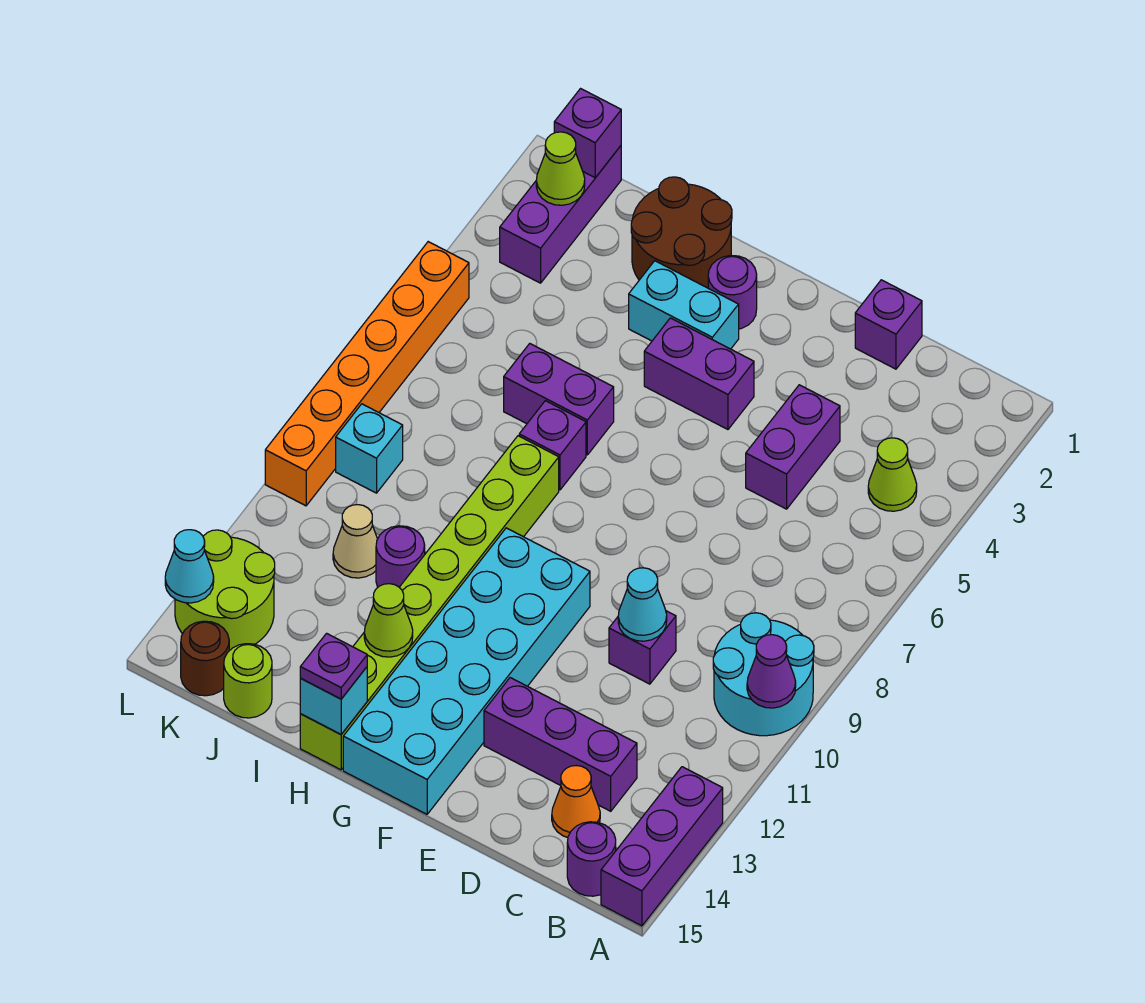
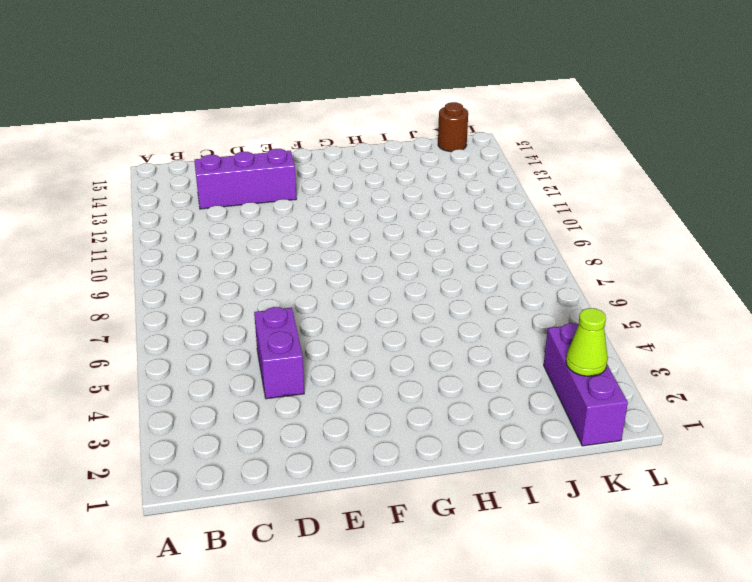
none -> cyan round brick A9:B10 level 1
none -> purple brick A13:A15 level 1
none -> lime cone B4 level 1
none -> purple round brick B15 level 1

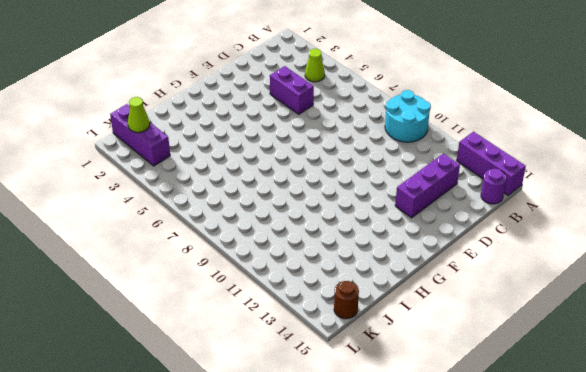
none -> orange cone C14 level 1
none -> purple brick D1 level 1
none -> purple brick D10 level 1
none -> purple brick F4:G4 level 1

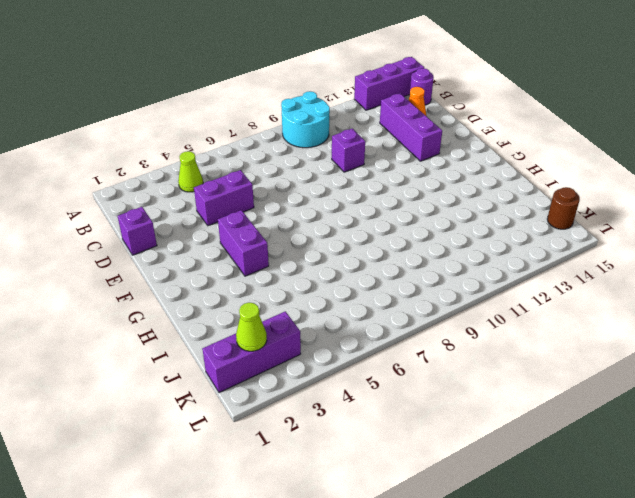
none -> cyan brick F10:G15 level 1
none -> purple round brick G2 level 1
none -> cyan brick G3:H3 level 1
none -> brown round brick H1:I2 level 1

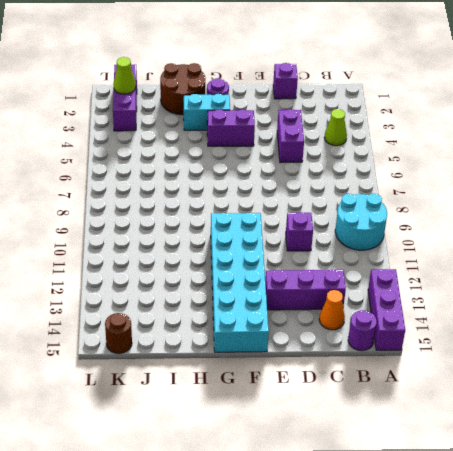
none -> purple brick H6:I6 level 1
none -> purple brick H7 level 1
none -> lime brick H8:H15 level 1
none -> purple round brick I11 level 1

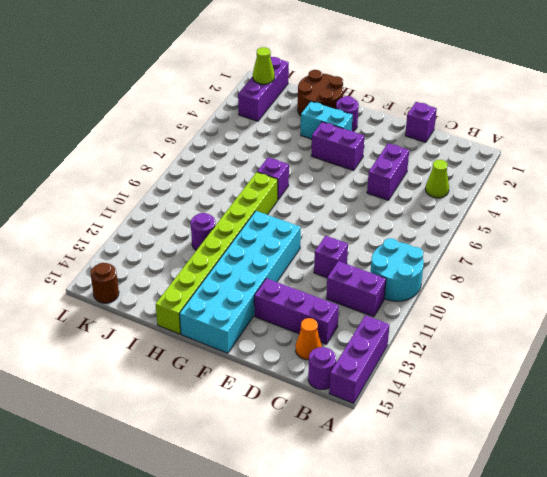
purple brick B11:C11 level 1 -> purple brick H6:I6 level 1
none -> tan cone J11 level 1
none -> lime round brick J15 level 1
none -> cyan brick K9 level 1
none -> lime round brick K13:L14 level 1

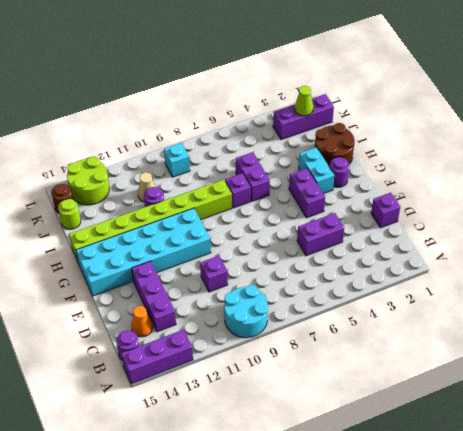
none -> lime cone B4 level 1
none -> orange brick L5:L10 level 1
none -> purple cone A10 level 2
none -> cyan cone D10 level 2

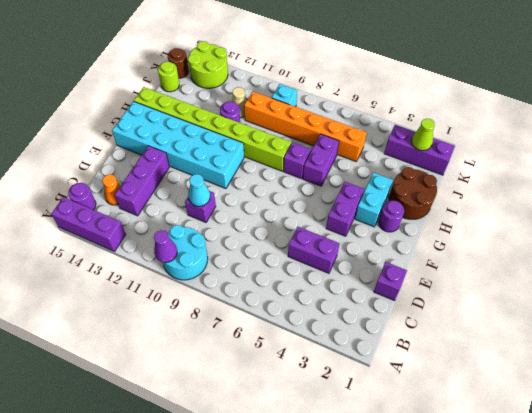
orange brick J5:J10 level 1 -> orange brick L5:L10 level 1
none -> lime cone B4 level 1
none -> lime cone H13 level 2
none -> cyan brick H15 level 2
none -> purple brick K1 level 2

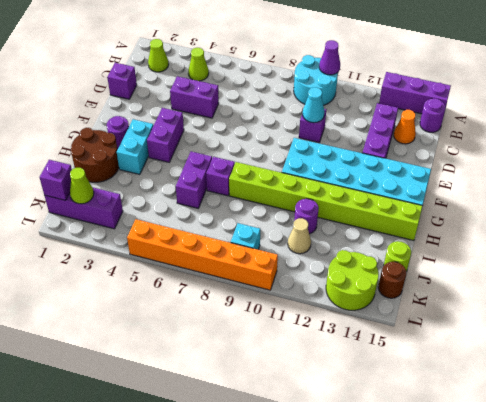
lime cone B2 level 1 -> lime cone H13 level 2
none -> cyan brick H15 level 2
none -> cyan cone L14 level 2
none -> purple plate H15 level 3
------------------------------------------------------------------------
» **ABOUT THIS EXERCISE**
Beginning at the line that holds "none -> cyan cone L14 level 2", write out word for word each line through the end of the records.

» **ANSWER SECTION**
none -> cyan cone L14 level 2
none -> purple plate H15 level 3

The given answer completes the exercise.